DATA PROVIDED:
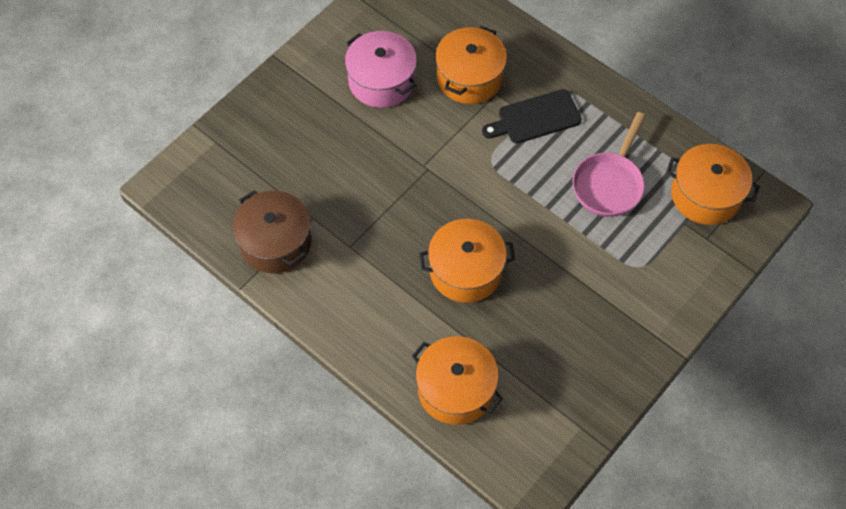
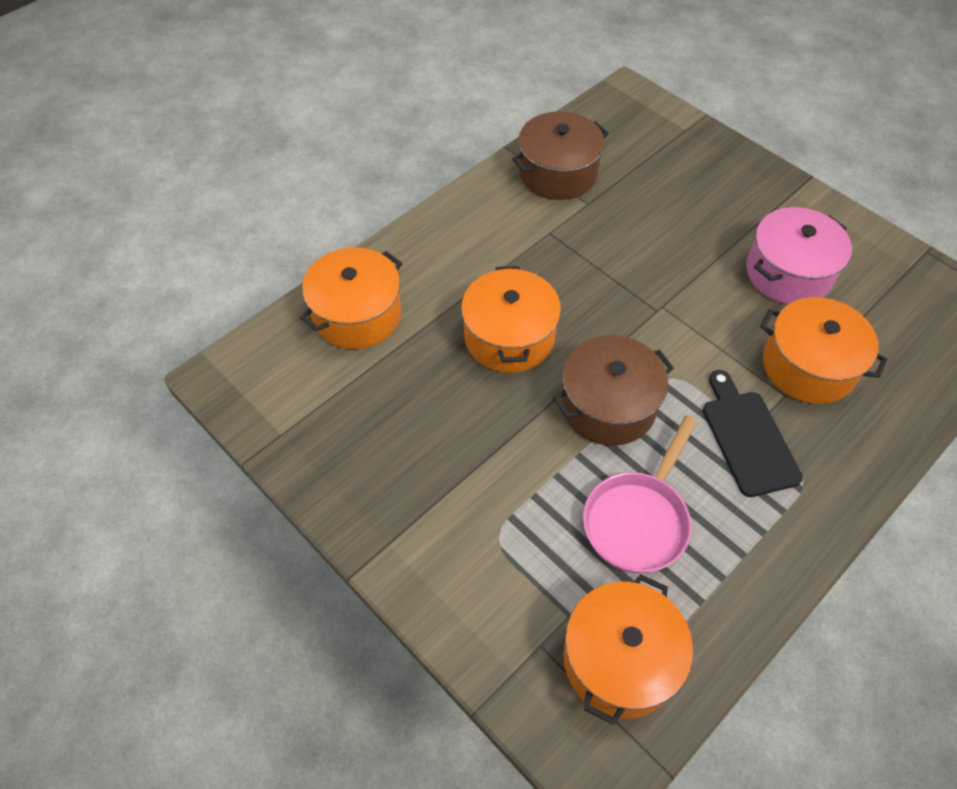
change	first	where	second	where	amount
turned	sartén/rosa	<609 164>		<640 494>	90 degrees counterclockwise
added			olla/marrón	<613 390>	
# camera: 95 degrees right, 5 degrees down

WHAT YOU WILL DO: Check the listing above for "degrees". Show every line where it turns up.

SOLUTION TO THIS EXERCISE:
turned	sartén/rosa	<609 164>		<640 494>	90 degrees counterclockwise
# camera: 95 degrees right, 5 degrees down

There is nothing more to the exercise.